---- INPUT
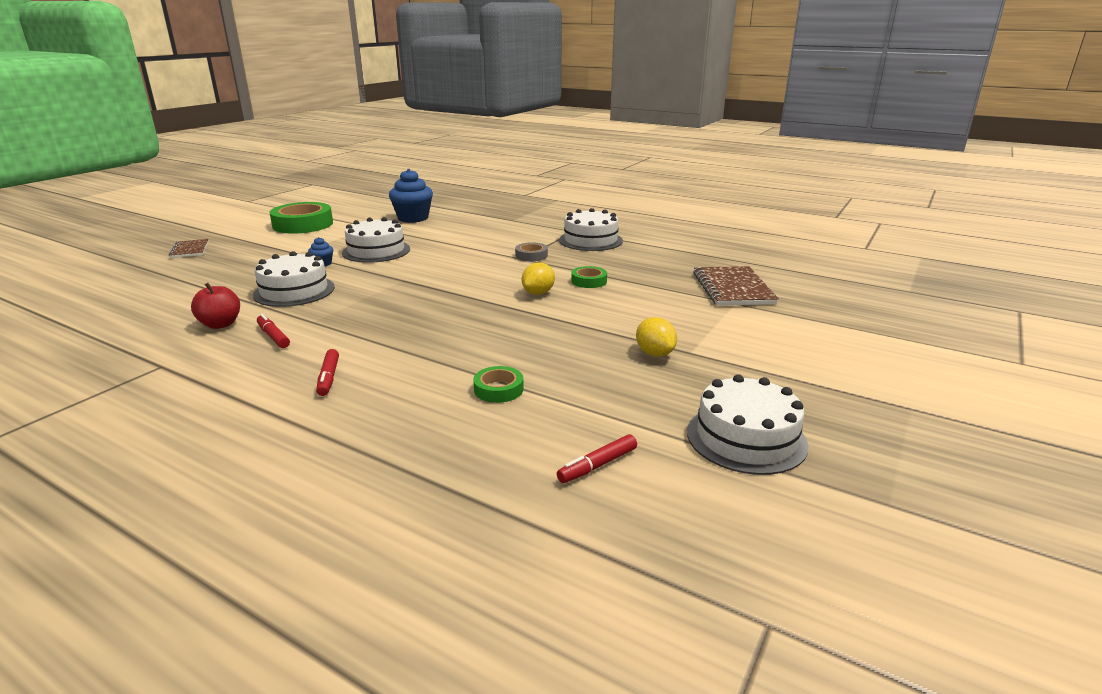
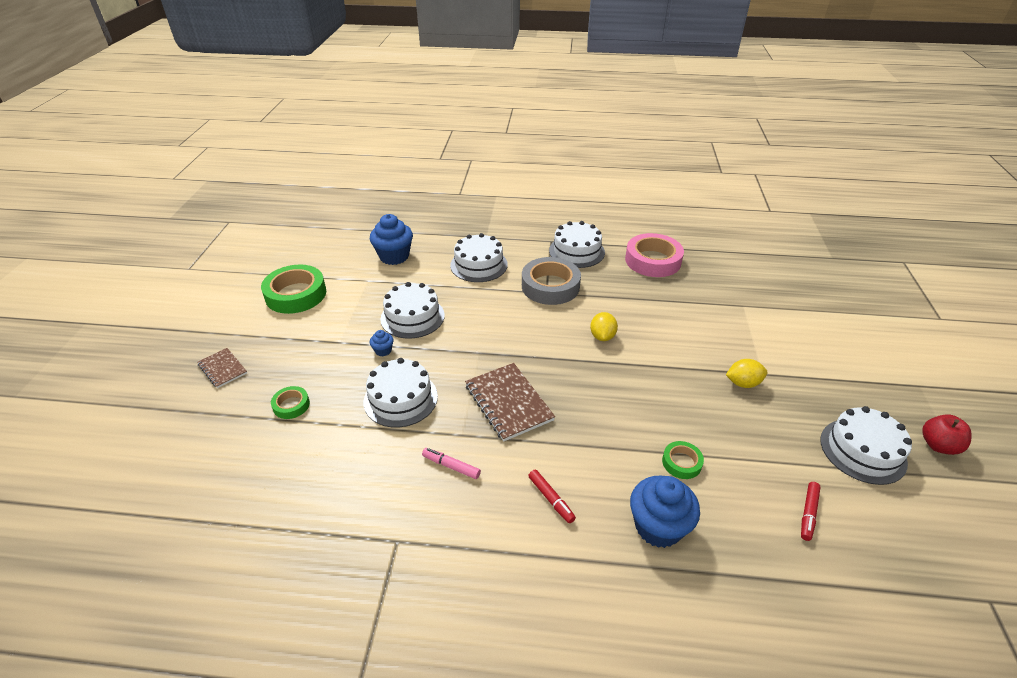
camera: 25 degrees left, 15 degrees up
(220, 324) = (386, 467): red apple -> red apple (938, 445)
(273, 336) = (451, 466): red marker -> pink marker
(405, 424) = (658, 527): none -> blue cupcake
(481, 233) = (479, 265): none -> white cake
(531, 255) = (550, 286): grey tape -> grey tape, size x2.04
(589, 281) = (624, 309): green tape -> green tape (291, 405)
(654, 353) = (743, 383): yellow lemon -> yellow lemon turned 45 degrees counterclockwise
(667, 258) = (653, 260): none -> pink tape
(733, 288) = (728, 288): brown notebook -> brown notebook (508, 403)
--------
An exact copy of the lines from the one holding "(654, 353) = (743, 383): yellow" through the end of the data is the whole answer.

(654, 353) = (743, 383): yellow lemon -> yellow lemon turned 45 degrees counterclockwise
(667, 258) = (653, 260): none -> pink tape
(733, 288) = (728, 288): brown notebook -> brown notebook (508, 403)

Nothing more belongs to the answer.